§ **Supplied entries**:
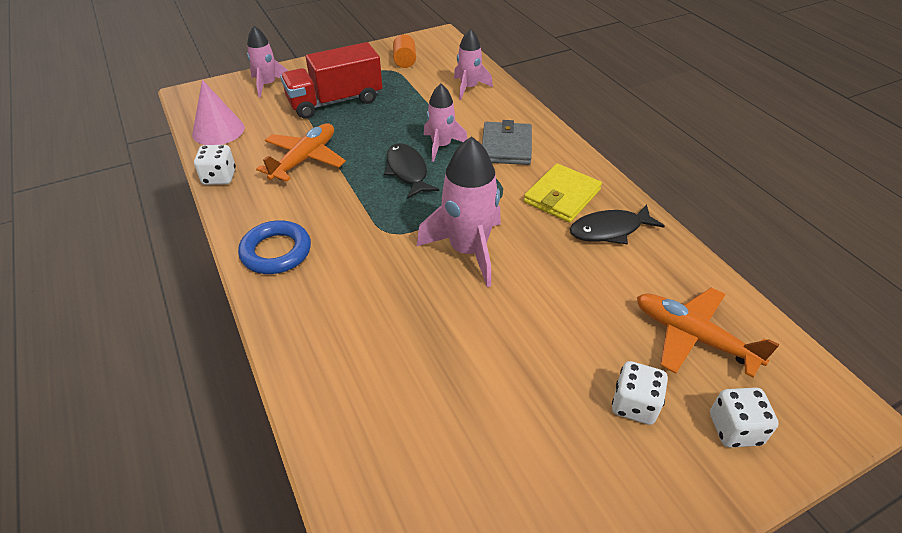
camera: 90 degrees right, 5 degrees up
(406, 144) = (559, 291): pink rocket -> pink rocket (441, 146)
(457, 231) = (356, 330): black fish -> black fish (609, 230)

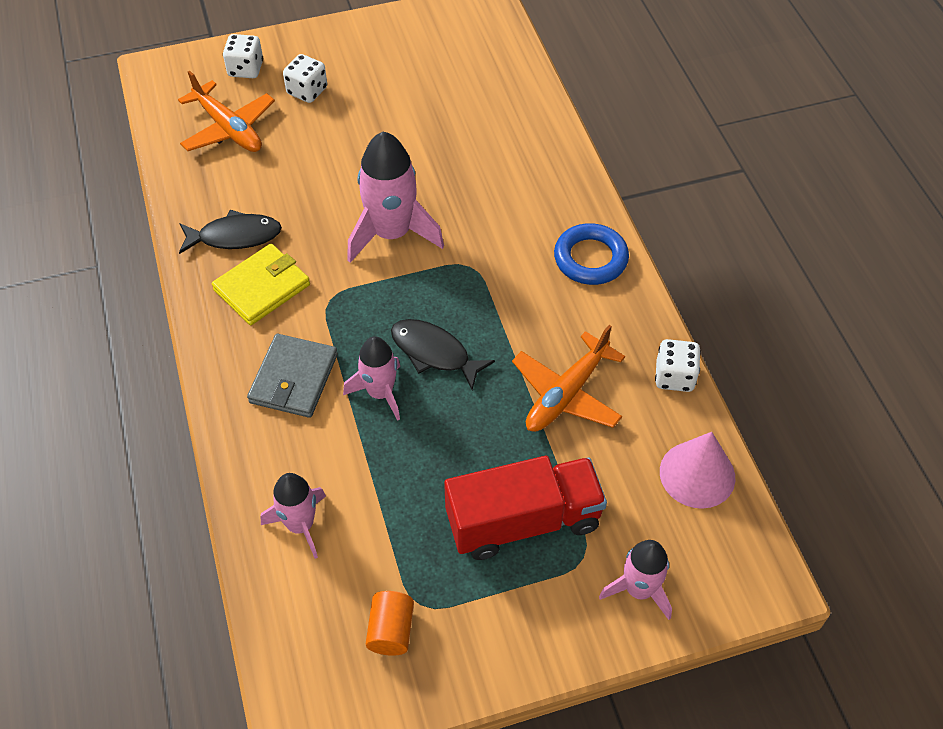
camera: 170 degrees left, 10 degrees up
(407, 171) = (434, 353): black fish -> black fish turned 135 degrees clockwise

§ **Aim of the exercise**: For each record above, write out its text exactly and skip any picture.

§ **Result**:
camera: 90 degrees right, 5 degrees up
(406, 144) = (559, 291): pink rocket -> pink rocket (441, 146)
(457, 231) = (356, 330): black fish -> black fish (609, 230)

camera: 170 degrees left, 10 degrees up
(407, 171) = (434, 353): black fish -> black fish turned 135 degrees clockwise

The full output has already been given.